## Required action:
Check which lines of the entries that follow hold "VBAT", then give the number of those lines and nothing more.

+ + +

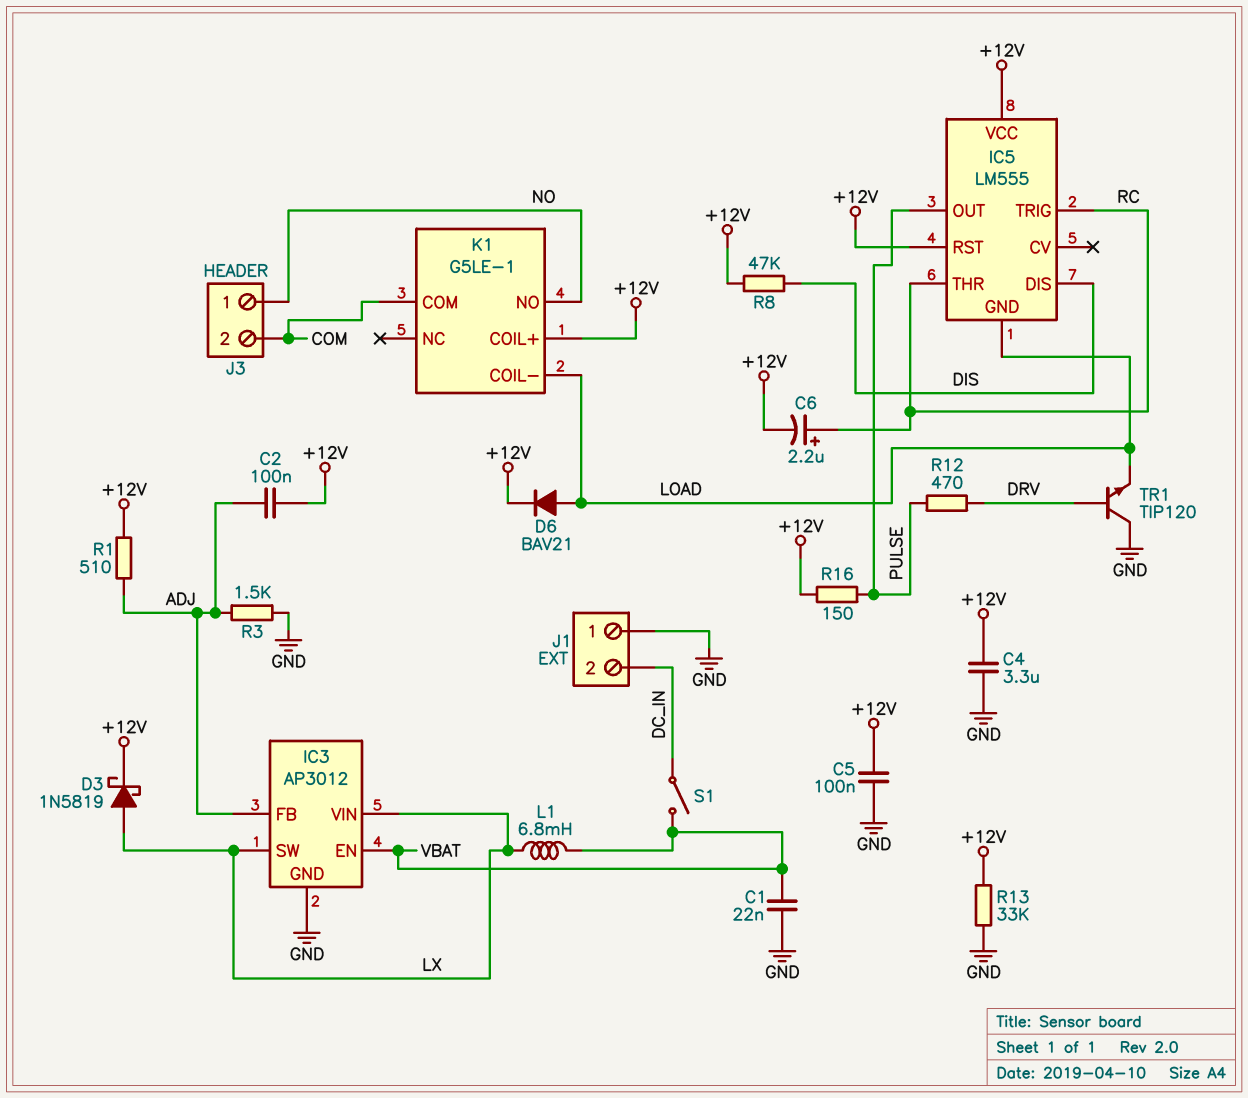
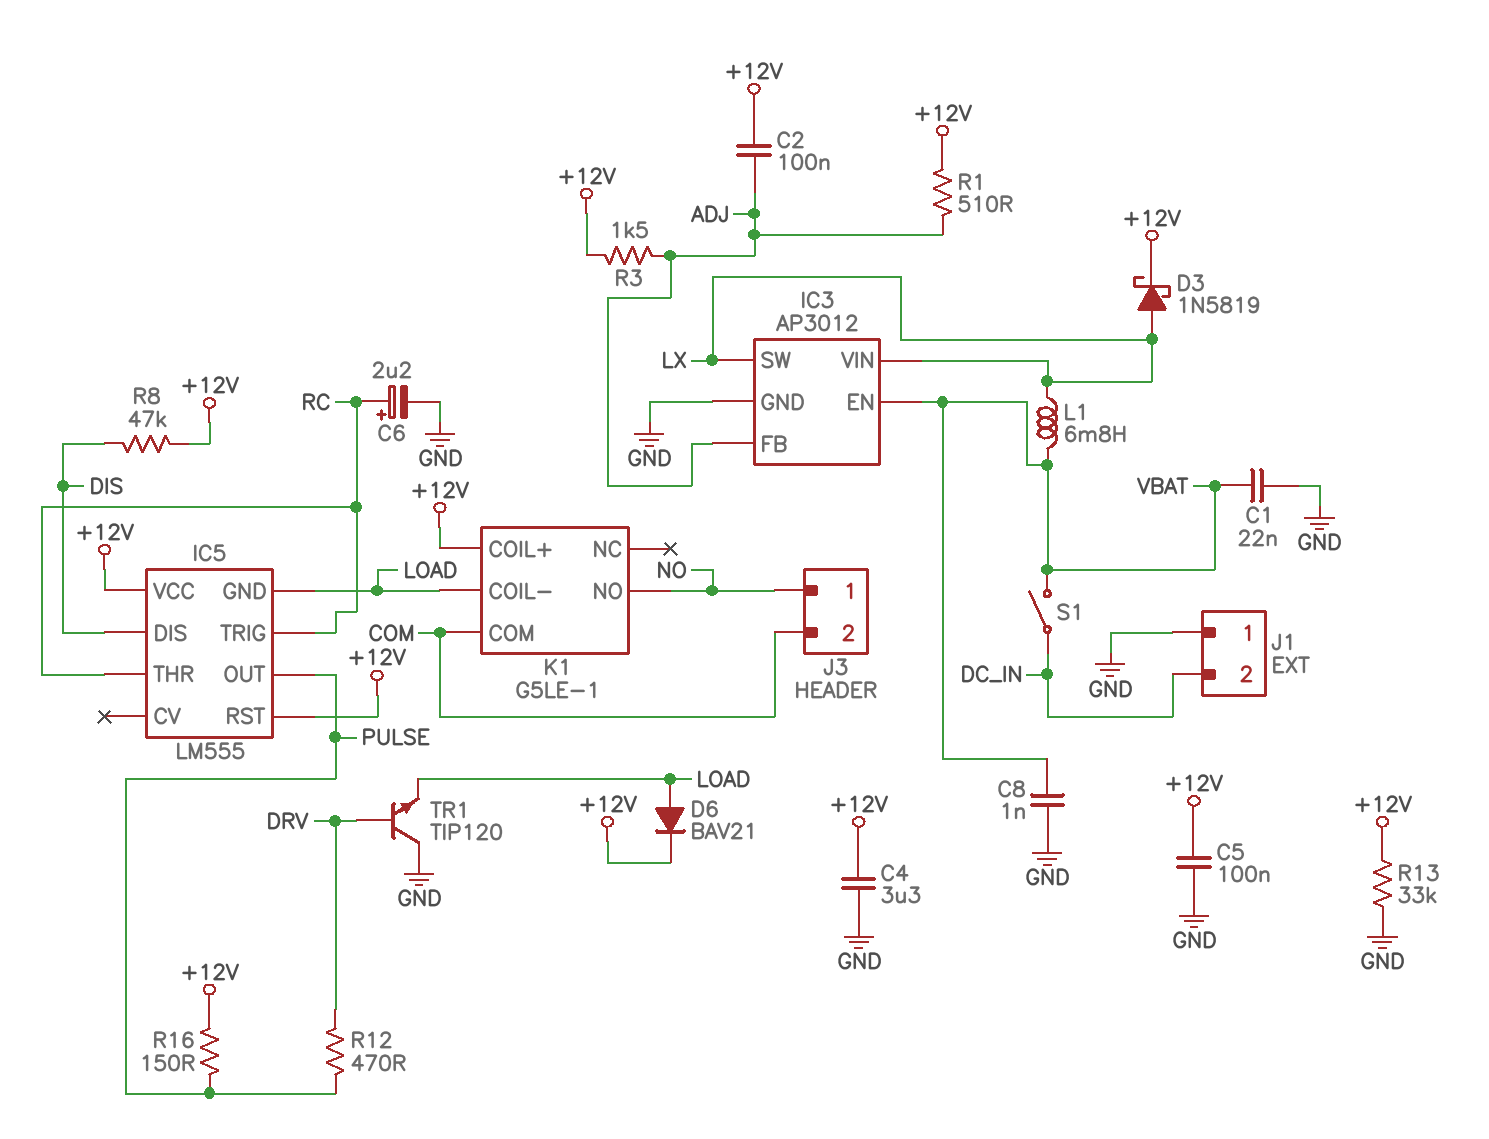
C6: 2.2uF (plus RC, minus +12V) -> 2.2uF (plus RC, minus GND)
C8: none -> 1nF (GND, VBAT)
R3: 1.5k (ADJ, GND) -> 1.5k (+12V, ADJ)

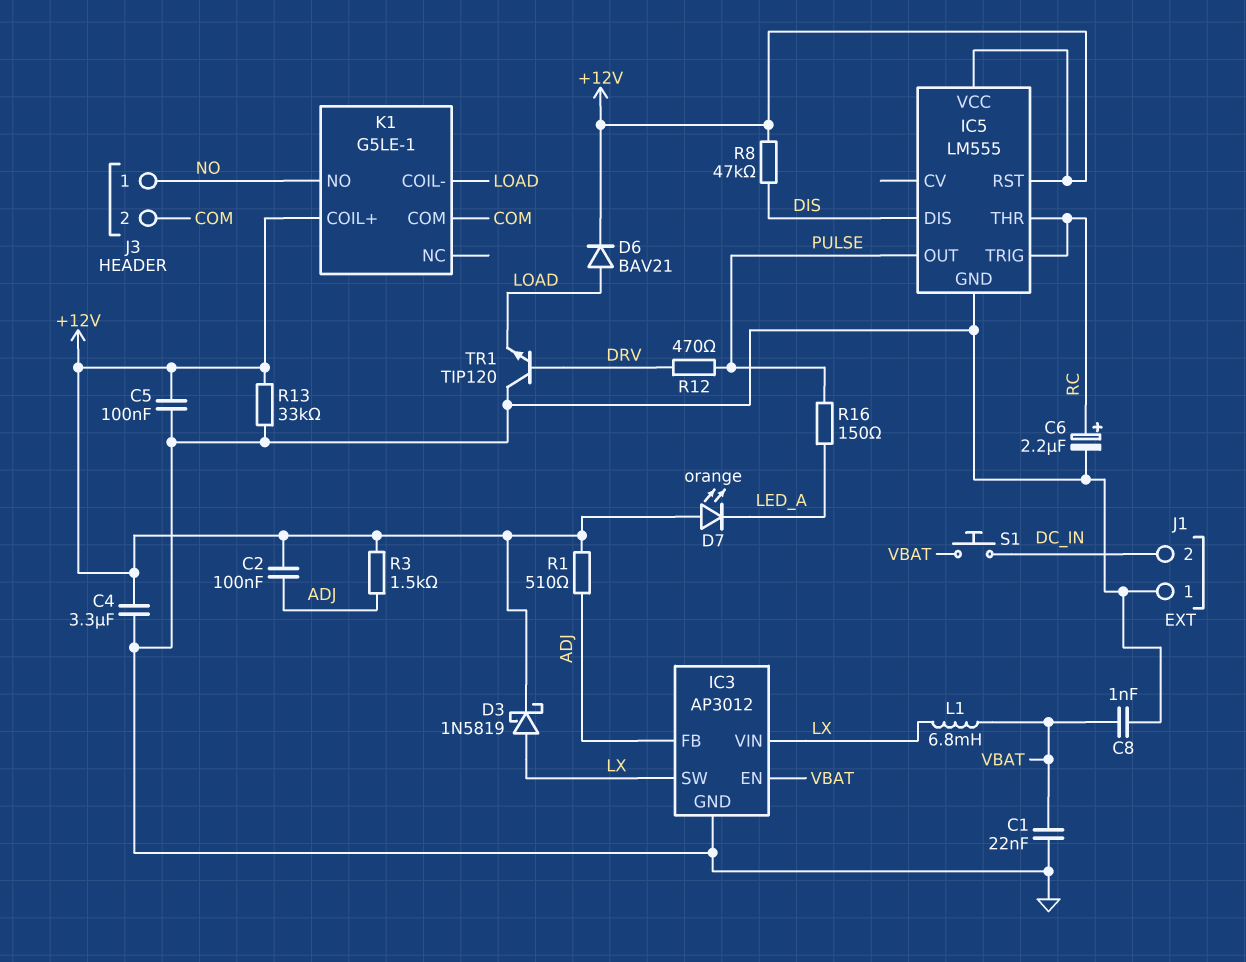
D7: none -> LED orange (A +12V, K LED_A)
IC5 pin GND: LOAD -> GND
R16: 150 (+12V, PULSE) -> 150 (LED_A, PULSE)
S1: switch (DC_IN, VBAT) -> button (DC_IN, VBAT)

+ + +

## Output of the exercise:
2